Modification records:
------------------------
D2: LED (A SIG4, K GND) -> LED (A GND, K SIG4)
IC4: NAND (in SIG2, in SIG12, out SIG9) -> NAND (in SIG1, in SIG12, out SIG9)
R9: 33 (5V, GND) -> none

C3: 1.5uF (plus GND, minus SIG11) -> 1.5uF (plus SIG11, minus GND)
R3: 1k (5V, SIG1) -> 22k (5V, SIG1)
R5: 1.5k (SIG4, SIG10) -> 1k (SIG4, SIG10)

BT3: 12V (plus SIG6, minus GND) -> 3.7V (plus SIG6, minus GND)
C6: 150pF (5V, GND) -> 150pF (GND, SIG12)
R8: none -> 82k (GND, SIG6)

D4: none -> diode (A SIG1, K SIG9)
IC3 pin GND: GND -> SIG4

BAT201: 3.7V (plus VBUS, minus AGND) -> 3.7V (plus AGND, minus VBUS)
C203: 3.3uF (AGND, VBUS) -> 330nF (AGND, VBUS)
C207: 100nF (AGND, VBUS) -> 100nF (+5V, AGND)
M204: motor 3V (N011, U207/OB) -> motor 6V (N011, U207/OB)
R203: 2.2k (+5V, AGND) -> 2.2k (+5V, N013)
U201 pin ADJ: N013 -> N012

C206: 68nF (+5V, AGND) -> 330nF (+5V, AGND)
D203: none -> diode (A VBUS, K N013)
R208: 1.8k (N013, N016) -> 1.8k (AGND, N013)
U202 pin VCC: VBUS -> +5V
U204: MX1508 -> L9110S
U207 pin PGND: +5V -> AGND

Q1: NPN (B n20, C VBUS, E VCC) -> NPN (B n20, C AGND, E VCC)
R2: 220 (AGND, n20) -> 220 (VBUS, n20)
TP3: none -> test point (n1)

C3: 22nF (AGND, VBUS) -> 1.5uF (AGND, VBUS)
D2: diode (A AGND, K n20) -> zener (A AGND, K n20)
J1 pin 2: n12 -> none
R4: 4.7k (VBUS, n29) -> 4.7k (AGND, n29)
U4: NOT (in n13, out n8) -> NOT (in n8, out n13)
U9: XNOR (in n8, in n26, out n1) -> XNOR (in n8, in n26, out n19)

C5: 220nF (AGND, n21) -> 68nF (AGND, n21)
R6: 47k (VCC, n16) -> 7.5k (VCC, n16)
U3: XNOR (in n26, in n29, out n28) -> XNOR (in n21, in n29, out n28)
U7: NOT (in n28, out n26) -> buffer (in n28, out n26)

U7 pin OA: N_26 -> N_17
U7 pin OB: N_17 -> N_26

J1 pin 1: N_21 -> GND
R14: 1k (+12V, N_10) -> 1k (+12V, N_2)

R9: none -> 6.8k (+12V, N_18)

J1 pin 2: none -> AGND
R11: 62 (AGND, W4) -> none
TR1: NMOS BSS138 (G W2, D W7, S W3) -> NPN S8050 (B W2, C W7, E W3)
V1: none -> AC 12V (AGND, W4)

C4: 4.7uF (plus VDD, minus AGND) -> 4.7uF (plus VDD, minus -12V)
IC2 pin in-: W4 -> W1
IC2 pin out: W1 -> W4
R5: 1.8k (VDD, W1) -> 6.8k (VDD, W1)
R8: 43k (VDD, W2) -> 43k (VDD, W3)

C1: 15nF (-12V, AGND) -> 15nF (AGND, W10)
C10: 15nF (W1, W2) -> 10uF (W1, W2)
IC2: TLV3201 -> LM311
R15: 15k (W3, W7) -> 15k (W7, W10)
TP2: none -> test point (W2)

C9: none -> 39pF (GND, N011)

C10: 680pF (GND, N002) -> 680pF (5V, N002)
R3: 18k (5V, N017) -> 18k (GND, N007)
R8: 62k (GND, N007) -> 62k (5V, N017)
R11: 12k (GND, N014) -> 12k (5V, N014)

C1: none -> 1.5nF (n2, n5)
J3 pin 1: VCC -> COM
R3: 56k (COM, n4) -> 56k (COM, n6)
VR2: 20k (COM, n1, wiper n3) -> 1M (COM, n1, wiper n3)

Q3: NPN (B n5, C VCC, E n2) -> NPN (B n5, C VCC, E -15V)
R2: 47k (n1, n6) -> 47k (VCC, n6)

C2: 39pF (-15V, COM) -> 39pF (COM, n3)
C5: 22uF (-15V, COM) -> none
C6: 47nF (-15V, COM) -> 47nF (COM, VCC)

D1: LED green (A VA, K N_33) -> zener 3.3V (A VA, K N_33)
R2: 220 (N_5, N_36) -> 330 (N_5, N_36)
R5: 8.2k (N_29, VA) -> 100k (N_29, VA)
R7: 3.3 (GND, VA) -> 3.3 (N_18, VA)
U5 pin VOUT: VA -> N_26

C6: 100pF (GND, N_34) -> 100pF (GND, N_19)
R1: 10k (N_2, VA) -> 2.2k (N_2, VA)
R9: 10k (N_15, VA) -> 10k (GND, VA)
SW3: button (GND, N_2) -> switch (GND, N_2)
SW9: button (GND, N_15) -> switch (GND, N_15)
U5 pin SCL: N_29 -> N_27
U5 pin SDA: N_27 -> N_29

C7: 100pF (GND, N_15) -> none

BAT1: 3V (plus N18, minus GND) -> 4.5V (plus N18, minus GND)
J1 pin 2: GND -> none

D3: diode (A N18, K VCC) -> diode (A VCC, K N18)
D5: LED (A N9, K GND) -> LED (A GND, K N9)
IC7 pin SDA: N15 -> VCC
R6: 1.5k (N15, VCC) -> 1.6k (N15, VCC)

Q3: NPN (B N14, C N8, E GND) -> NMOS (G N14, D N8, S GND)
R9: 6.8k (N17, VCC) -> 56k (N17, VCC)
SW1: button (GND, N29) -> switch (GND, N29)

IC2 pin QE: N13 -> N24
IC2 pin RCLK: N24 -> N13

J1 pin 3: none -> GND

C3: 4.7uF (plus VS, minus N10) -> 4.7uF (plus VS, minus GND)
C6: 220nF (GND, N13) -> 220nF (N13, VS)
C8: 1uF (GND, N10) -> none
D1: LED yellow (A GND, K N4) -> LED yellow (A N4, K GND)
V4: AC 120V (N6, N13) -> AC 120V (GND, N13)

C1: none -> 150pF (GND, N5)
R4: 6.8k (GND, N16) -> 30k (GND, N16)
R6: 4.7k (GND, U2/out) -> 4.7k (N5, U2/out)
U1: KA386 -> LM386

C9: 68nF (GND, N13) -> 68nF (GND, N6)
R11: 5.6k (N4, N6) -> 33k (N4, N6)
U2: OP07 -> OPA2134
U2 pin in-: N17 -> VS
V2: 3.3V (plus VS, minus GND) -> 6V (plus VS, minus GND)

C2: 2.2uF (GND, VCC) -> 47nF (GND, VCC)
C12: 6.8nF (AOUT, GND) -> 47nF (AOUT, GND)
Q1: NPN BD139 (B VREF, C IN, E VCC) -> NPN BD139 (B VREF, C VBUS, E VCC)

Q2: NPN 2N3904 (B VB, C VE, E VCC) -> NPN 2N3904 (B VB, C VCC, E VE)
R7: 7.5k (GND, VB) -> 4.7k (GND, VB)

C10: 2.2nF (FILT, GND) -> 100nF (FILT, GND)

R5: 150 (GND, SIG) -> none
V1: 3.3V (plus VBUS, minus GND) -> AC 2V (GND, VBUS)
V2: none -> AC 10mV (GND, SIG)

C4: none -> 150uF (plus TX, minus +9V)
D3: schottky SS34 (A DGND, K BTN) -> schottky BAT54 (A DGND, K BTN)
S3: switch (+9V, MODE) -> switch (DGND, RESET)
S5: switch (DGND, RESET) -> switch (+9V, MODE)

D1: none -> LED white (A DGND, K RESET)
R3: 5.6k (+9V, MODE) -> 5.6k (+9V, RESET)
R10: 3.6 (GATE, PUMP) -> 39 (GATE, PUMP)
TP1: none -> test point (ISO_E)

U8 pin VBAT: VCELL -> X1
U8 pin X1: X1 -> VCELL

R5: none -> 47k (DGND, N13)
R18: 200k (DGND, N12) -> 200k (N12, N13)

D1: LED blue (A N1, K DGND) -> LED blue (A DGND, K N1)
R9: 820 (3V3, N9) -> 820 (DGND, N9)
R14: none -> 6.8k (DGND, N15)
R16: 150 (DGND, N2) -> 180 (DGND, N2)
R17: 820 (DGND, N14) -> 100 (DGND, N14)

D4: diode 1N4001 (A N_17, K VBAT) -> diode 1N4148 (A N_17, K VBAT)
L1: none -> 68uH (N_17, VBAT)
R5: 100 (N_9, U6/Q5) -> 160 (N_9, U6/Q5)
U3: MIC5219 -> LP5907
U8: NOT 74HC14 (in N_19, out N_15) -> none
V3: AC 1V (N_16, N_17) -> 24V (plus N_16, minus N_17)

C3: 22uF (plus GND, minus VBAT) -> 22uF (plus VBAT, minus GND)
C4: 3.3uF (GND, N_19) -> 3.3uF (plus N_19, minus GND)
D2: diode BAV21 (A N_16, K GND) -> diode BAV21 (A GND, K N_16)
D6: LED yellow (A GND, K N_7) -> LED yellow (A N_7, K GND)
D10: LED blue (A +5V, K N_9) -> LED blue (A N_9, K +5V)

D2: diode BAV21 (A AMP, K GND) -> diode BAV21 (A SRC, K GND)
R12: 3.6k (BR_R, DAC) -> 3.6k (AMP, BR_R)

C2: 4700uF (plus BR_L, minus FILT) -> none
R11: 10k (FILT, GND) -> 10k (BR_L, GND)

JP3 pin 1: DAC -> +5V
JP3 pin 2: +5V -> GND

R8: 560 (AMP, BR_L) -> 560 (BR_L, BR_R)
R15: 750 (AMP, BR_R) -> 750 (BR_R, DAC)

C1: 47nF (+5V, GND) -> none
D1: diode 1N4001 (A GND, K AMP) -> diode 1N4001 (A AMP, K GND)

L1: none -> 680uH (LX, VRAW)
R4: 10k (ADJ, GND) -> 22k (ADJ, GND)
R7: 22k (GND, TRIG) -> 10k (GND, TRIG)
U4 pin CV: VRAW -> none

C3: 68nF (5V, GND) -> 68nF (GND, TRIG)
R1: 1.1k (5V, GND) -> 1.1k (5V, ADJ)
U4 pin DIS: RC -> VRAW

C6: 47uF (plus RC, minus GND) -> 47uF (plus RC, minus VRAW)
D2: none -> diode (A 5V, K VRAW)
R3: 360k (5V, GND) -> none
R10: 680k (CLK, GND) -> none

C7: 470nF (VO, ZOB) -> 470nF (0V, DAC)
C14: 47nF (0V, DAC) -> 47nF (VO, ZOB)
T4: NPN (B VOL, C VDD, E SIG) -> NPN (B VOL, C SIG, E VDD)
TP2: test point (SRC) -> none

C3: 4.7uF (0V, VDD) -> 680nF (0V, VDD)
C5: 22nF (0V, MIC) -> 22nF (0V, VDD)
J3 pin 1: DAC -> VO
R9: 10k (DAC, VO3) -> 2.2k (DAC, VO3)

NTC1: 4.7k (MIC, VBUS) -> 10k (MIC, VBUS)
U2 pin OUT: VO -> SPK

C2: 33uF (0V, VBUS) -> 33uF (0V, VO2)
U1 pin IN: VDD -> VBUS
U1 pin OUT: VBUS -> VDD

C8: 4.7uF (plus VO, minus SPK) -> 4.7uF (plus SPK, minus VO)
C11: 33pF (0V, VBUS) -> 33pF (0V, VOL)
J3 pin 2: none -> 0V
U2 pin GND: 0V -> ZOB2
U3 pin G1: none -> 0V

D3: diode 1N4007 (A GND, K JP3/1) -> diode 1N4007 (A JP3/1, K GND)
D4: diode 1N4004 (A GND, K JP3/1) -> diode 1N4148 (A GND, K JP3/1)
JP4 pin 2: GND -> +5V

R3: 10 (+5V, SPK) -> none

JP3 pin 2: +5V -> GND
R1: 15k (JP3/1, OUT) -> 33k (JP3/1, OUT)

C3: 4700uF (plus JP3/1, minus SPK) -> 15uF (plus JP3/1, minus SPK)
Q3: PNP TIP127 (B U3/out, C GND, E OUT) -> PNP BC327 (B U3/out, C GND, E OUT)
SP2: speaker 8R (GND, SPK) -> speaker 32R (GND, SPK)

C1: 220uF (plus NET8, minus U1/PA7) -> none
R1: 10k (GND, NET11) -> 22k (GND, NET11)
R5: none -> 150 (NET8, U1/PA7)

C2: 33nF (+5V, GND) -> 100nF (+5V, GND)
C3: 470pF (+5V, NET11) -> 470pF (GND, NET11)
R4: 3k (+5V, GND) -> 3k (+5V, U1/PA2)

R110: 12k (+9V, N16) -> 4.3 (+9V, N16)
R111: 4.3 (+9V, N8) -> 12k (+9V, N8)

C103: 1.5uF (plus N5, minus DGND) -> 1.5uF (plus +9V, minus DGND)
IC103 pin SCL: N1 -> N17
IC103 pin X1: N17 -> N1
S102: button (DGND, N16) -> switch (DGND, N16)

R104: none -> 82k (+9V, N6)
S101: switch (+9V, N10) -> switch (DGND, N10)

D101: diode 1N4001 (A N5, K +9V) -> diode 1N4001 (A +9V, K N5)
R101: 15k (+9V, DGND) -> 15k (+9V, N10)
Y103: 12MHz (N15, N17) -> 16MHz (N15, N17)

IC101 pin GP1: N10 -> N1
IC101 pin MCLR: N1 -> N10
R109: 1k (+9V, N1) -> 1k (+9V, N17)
------------------------
__Problem requirements__.
Return the entries exactly through the "R5: 1.5k (SIG4, SIG10) -> 1k (SIG4, SIG10)" line.

__Worked solution__.
D2: LED (A SIG4, K GND) -> LED (A GND, K SIG4)
IC4: NAND (in SIG2, in SIG12, out SIG9) -> NAND (in SIG1, in SIG12, out SIG9)
R9: 33 (5V, GND) -> none

C3: 1.5uF (plus GND, minus SIG11) -> 1.5uF (plus SIG11, minus GND)
R3: 1k (5V, SIG1) -> 22k (5V, SIG1)
R5: 1.5k (SIG4, SIG10) -> 1k (SIG4, SIG10)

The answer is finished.